§ **Problem**
Nothing in the data may change. Copy all of it exactly.

Content starts

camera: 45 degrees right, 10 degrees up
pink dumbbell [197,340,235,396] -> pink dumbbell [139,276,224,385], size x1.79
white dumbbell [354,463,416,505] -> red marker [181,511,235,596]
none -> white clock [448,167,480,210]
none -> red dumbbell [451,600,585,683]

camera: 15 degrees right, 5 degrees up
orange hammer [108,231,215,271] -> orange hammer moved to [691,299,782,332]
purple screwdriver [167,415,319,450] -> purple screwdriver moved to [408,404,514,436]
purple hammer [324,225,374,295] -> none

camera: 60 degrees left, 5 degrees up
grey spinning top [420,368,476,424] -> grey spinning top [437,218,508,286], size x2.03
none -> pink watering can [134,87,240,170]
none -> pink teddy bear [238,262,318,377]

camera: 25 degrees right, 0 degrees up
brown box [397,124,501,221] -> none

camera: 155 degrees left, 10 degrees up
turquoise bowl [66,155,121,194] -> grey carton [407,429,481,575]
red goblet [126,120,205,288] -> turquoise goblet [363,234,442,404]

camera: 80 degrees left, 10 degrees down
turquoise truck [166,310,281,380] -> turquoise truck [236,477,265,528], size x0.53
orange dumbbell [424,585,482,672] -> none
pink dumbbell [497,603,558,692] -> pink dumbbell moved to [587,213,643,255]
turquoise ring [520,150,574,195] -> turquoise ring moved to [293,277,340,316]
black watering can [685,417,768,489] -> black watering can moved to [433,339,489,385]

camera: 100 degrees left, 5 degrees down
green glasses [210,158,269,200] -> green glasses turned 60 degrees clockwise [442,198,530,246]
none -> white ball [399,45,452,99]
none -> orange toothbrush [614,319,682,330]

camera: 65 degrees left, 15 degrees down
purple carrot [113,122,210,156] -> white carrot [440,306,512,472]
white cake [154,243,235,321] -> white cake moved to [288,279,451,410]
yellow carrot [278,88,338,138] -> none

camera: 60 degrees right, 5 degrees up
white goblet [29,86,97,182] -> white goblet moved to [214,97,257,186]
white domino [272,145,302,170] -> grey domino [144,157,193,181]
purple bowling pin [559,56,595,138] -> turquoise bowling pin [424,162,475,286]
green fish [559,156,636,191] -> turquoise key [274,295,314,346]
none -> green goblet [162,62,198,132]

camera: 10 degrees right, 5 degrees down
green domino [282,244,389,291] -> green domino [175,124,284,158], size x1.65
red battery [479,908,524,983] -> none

Content ends

§ **Output of the exercise**
camera: 45 degrees right, 10 degrees up
pink dumbbell [197,340,235,396] -> pink dumbbell [139,276,224,385], size x1.79
white dumbbell [354,463,416,505] -> red marker [181,511,235,596]
none -> white clock [448,167,480,210]
none -> red dumbbell [451,600,585,683]

camera: 15 degrees right, 5 degrees up
orange hammer [108,231,215,271] -> orange hammer moved to [691,299,782,332]
purple screwdriver [167,415,319,450] -> purple screwdriver moved to [408,404,514,436]
purple hammer [324,225,374,295] -> none

camera: 60 degrees left, 5 degrees up
grey spinning top [420,368,476,424] -> grey spinning top [437,218,508,286], size x2.03
none -> pink watering can [134,87,240,170]
none -> pink teddy bear [238,262,318,377]

camera: 25 degrees right, 0 degrees up
brown box [397,124,501,221] -> none

camera: 155 degrees left, 10 degrees up
turquoise bowl [66,155,121,194] -> grey carton [407,429,481,575]
red goblet [126,120,205,288] -> turquoise goblet [363,234,442,404]

camera: 80 degrees left, 10 degrees down
turquoise truck [166,310,281,380] -> turquoise truck [236,477,265,528], size x0.53
orange dumbbell [424,585,482,672] -> none
pink dumbbell [497,603,558,692] -> pink dumbbell moved to [587,213,643,255]
turquoise ring [520,150,574,195] -> turquoise ring moved to [293,277,340,316]
black watering can [685,417,768,489] -> black watering can moved to [433,339,489,385]

camera: 100 degrees left, 5 degrees down
green glasses [210,158,269,200] -> green glasses turned 60 degrees clockwise [442,198,530,246]
none -> white ball [399,45,452,99]
none -> orange toothbrush [614,319,682,330]

camera: 65 degrees left, 15 degrees down
purple carrot [113,122,210,156] -> white carrot [440,306,512,472]
white cake [154,243,235,321] -> white cake moved to [288,279,451,410]
yellow carrot [278,88,338,138] -> none

camera: 60 degrees right, 5 degrees up
white goblet [29,86,97,182] -> white goblet moved to [214,97,257,186]
white domino [272,145,302,170] -> grey domino [144,157,193,181]
purple bowling pin [559,56,595,138] -> turquoise bowling pin [424,162,475,286]
green fish [559,156,636,191] -> turquoise key [274,295,314,346]
none -> green goblet [162,62,198,132]

camera: 10 degrees right, 5 degrees down
green domino [282,244,389,291] -> green domino [175,124,284,158], size x1.65
red battery [479,908,524,983] -> none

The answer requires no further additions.